-------- Input material --------

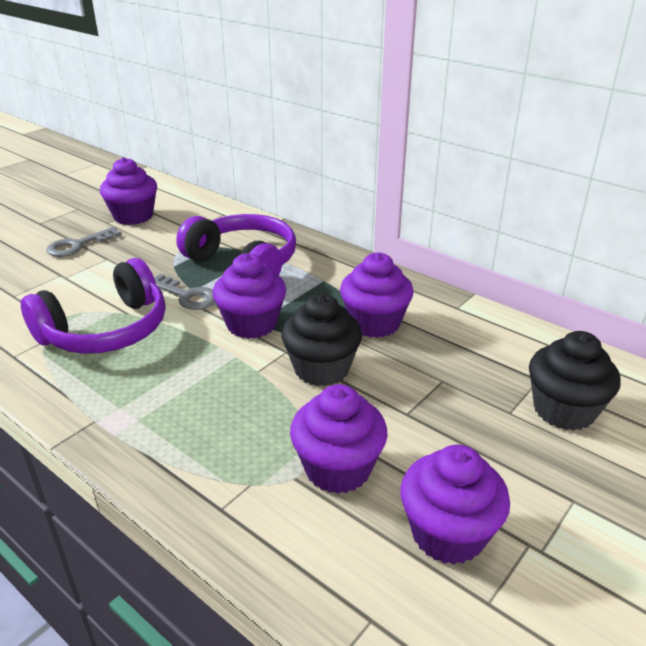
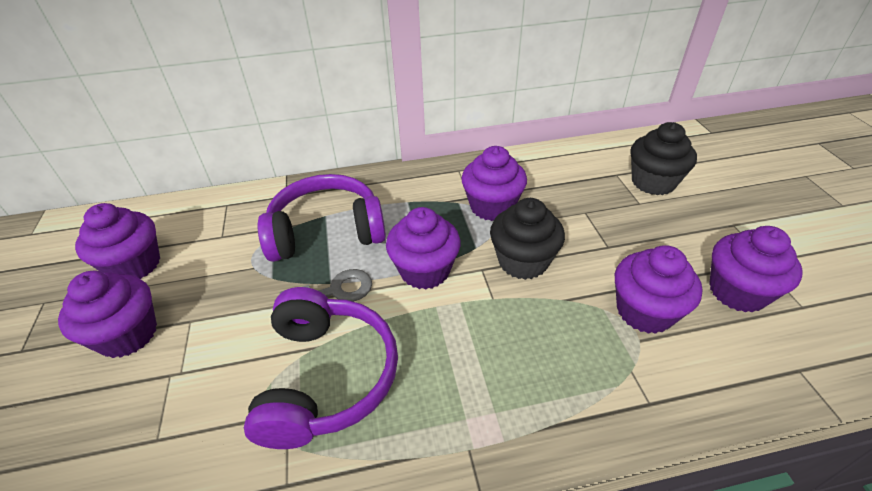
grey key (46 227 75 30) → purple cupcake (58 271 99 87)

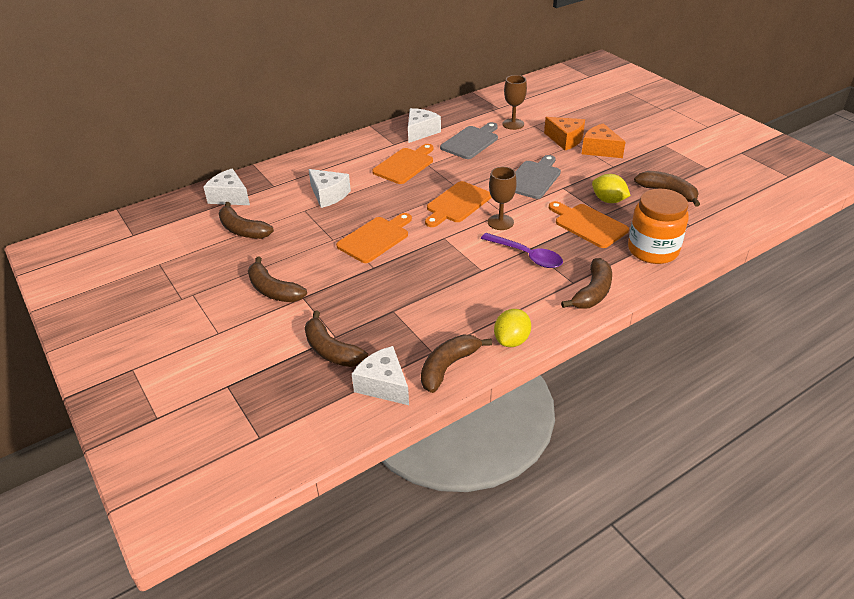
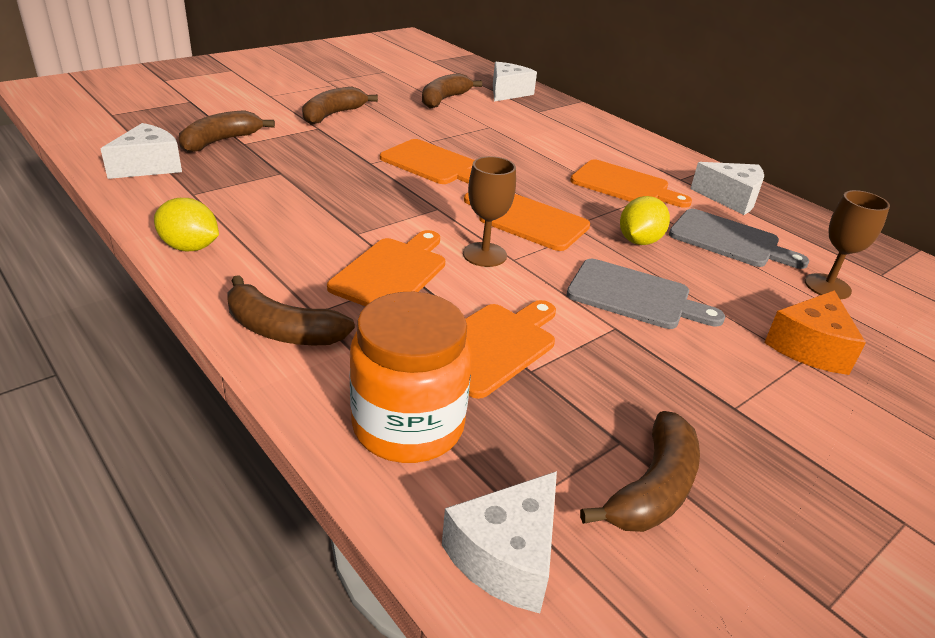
white cheese (308 169 43 39) → white cheese (442 471 115 142), move
brown banana (421 334 71 59) → -
purple spoon (481 233 82 35) → orange cutting board (327 230 118 76)
orange cheese (582 123 43 35) → -
yellow lemon (592 174 38 29) → yellow lemon (620 196 50 49), move

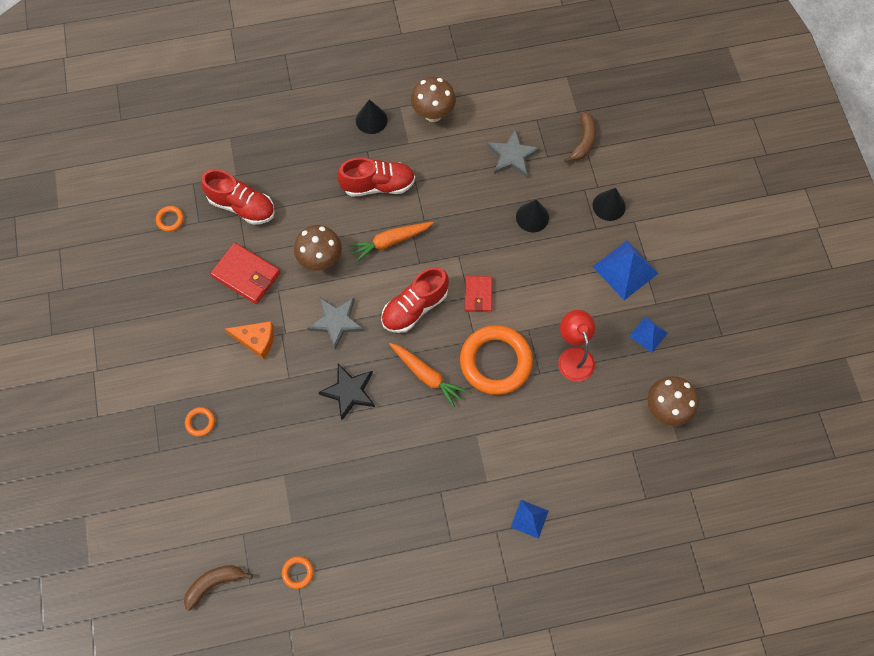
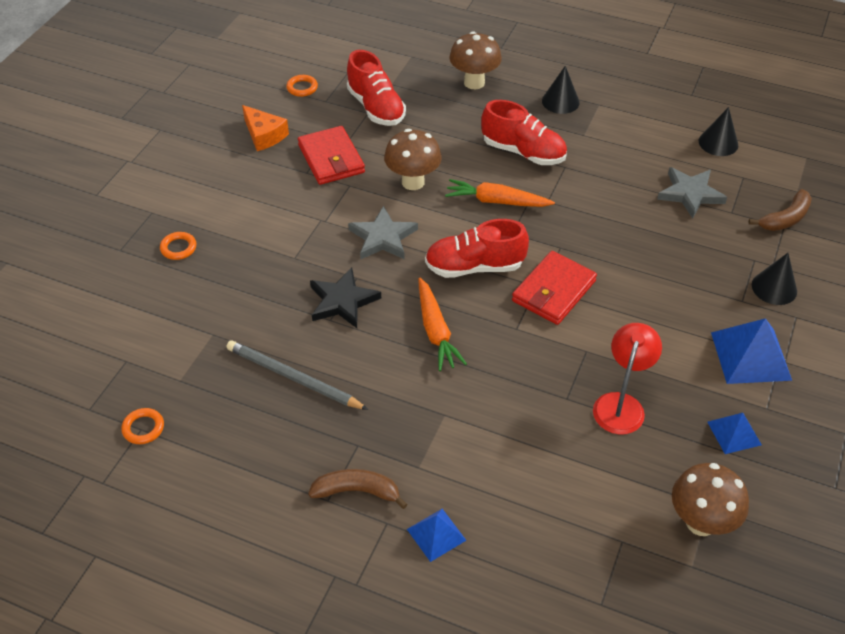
brown banana (184 565 69 46) → brown banana (308 469 100 40), move
orange cheese (225 321 49 38) → orange cheese (242 105 47 46), move
brown mushroom (411 77 45 45) → brown mushroom (449 31 53 58), move
orange ring (460 325 73 70) → -
red wallet (465 276 27 36) → red wallet (512 251 85 74), x1.54
black cone (516 200 33 32) → black cone (699 107 39 49), move
- → grey pencil (227 340 141 70)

--------

**Task brief**
Your task is to reproduce exactly the lines that begin with the one containing "red wallet (465" and continue to the end of the data, both ends included.

**Task output**
red wallet (465 276 27 36) → red wallet (512 251 85 74), x1.54
black cone (516 200 33 32) → black cone (699 107 39 49), move
- → grey pencil (227 340 141 70)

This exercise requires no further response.